> [What you will do]: Could you copy each line of the entries that contains "green"?

(Scene change data)
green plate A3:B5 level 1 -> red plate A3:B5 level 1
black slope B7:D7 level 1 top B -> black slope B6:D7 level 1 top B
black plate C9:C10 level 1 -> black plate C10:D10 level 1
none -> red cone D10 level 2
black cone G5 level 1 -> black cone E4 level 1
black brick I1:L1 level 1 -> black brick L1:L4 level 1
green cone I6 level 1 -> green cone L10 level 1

> [Your solution]:
green plate A3:B5 level 1 -> red plate A3:B5 level 1
green cone I6 level 1 -> green cone L10 level 1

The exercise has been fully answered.